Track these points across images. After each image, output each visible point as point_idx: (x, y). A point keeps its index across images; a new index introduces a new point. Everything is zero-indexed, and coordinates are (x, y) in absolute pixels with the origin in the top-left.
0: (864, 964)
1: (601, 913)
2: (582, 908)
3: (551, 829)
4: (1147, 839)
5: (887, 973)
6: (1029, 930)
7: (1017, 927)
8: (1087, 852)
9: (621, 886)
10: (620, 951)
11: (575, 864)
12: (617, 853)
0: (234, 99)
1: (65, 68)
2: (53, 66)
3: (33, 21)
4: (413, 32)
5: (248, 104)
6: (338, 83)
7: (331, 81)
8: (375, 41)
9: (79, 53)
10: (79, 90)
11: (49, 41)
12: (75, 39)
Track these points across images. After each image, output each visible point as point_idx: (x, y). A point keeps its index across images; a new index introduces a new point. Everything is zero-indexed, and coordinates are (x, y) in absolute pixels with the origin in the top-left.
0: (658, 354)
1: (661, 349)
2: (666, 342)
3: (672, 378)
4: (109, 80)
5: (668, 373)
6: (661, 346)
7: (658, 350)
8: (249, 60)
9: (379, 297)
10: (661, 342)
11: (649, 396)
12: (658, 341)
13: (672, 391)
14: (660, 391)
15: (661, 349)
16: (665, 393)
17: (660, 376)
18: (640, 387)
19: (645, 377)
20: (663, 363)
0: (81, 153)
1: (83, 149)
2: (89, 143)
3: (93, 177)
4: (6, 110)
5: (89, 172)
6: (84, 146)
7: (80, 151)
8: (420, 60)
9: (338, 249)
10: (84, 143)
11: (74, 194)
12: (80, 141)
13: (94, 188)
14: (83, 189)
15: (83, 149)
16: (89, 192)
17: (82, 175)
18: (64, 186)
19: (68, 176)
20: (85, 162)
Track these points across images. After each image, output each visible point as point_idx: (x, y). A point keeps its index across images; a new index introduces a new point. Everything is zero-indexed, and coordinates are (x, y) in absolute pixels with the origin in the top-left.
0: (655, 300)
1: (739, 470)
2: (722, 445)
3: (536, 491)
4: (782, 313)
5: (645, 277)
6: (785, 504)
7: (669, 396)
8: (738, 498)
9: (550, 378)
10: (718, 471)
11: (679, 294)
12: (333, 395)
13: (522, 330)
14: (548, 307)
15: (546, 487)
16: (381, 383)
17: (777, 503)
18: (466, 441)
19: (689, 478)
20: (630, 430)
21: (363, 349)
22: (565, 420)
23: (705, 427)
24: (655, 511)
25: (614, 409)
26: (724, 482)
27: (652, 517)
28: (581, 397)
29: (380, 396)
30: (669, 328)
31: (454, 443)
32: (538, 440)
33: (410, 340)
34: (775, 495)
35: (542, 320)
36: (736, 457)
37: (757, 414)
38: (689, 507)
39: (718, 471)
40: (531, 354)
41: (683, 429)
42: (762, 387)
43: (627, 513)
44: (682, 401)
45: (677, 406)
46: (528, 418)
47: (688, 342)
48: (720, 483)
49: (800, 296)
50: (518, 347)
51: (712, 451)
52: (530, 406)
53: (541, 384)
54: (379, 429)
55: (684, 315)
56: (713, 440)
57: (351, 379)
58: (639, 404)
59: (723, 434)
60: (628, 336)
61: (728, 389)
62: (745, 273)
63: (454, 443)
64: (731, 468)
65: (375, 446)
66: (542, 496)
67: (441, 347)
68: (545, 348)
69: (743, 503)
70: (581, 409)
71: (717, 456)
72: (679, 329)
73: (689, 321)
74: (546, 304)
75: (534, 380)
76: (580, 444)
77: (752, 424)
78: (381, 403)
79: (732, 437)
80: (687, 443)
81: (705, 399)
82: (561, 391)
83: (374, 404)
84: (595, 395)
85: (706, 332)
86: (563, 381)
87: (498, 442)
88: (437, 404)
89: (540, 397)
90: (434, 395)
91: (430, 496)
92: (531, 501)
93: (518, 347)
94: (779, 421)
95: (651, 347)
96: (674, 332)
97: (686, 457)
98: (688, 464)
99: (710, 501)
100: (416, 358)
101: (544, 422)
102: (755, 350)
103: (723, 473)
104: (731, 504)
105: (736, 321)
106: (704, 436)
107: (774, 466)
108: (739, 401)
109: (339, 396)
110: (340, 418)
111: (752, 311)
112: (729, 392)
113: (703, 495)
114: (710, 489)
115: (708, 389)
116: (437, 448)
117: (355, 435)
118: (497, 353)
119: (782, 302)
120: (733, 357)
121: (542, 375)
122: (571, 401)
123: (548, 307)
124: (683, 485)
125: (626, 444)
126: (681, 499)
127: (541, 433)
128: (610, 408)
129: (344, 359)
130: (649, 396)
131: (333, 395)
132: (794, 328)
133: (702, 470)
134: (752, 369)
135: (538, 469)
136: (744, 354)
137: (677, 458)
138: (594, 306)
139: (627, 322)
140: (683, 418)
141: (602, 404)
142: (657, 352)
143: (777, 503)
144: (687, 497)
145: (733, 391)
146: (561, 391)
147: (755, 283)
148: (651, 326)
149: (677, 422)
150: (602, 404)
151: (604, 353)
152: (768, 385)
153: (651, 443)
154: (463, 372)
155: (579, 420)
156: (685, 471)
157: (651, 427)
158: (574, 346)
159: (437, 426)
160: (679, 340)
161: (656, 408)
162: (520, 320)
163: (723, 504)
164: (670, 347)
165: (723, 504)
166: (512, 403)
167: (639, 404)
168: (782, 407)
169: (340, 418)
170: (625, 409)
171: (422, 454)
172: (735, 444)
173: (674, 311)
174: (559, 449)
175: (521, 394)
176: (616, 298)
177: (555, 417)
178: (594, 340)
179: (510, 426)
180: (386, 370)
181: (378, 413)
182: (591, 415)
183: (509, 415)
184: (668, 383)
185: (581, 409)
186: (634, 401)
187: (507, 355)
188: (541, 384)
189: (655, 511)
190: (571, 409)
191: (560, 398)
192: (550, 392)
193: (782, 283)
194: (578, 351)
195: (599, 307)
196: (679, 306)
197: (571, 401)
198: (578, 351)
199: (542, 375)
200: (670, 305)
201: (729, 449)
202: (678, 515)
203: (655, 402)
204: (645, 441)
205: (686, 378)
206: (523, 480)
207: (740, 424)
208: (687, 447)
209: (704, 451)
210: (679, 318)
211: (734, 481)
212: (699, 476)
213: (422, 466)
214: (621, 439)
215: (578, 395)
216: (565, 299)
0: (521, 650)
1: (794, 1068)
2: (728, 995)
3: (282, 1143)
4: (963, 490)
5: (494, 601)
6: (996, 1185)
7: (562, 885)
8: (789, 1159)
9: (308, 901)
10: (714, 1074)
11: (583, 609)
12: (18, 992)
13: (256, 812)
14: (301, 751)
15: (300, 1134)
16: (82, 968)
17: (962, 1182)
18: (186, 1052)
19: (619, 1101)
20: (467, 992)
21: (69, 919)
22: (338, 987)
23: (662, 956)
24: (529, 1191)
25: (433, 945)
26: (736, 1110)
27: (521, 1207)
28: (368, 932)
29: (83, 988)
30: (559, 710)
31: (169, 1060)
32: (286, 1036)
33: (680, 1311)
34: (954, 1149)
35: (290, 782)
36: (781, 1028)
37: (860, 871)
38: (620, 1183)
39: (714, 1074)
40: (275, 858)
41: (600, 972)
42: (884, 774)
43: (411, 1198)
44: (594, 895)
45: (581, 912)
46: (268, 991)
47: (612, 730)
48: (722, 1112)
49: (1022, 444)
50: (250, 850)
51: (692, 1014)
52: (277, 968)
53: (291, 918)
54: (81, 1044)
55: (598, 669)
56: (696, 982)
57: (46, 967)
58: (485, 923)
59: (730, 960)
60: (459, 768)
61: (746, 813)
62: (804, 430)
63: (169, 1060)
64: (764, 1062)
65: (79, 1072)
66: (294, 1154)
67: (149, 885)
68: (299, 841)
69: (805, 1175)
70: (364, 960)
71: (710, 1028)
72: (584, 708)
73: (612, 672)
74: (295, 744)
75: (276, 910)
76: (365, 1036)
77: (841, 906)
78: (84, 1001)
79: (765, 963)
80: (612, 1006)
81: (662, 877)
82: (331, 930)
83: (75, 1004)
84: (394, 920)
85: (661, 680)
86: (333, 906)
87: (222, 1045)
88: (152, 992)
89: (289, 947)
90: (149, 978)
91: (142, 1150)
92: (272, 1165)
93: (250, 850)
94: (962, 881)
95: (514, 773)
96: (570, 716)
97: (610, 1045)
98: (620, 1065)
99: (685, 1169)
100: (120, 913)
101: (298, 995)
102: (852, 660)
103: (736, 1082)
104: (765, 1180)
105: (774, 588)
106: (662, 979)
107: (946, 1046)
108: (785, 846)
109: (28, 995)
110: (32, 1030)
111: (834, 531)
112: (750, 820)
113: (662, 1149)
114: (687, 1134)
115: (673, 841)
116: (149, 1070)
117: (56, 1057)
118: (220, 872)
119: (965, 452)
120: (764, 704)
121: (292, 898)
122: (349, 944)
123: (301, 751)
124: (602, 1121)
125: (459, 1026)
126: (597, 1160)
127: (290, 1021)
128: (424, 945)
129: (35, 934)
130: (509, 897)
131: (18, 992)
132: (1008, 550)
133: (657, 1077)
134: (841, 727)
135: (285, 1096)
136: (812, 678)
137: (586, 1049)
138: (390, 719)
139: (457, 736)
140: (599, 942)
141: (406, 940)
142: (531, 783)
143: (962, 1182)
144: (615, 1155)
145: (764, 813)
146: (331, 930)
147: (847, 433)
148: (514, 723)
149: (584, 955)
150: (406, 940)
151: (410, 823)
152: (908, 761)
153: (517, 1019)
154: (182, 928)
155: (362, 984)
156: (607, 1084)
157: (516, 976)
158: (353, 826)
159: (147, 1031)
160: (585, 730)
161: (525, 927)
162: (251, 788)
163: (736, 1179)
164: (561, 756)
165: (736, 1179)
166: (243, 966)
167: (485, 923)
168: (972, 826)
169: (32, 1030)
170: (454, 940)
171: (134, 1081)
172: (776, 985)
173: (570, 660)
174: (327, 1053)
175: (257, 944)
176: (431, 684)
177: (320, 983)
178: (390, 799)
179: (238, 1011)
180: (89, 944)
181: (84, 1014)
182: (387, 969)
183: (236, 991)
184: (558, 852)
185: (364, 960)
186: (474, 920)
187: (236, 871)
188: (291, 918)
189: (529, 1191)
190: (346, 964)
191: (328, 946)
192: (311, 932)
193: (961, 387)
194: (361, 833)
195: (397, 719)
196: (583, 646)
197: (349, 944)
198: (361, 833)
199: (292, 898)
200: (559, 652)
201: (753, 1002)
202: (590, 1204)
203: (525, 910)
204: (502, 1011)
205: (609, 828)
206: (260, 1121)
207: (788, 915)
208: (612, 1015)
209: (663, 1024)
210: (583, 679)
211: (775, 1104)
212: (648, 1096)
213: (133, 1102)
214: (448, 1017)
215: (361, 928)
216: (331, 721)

WHAT IS ASKED: Please convert the data from its first line through the line with "12: (617, 853)" into a Markdown table with the columns n and Line, numbering each row and leaving out blank lines.

EXPECTED ANSWER:
| n | Line |
|---|---|
| 1 | Track these points across images. After each image, output each visible point as point_idx: (x, y). A point keeps its index across images; a new index introduces a new point. Everything is zero-indexed, and coordinates are (x, y) in absolute pixels with the origin in the top-left. |
| 2 | 0: (864, 964) |
| 3 | 1: (601, 913) |
| 4 | 2: (582, 908) |
| 5 | 3: (551, 829) |
| 6 | 4: (1147, 839) |
| 7 | 5: (887, 973) |
| 8 | 6: (1029, 930) |
| 9 | 7: (1017, 927) |
| 10 | 8: (1087, 852) |
| 11 | 9: (621, 886) |
| 12 | 10: (620, 951) |
| 13 | 11: (575, 864) |
| 14 | 12: (617, 853) |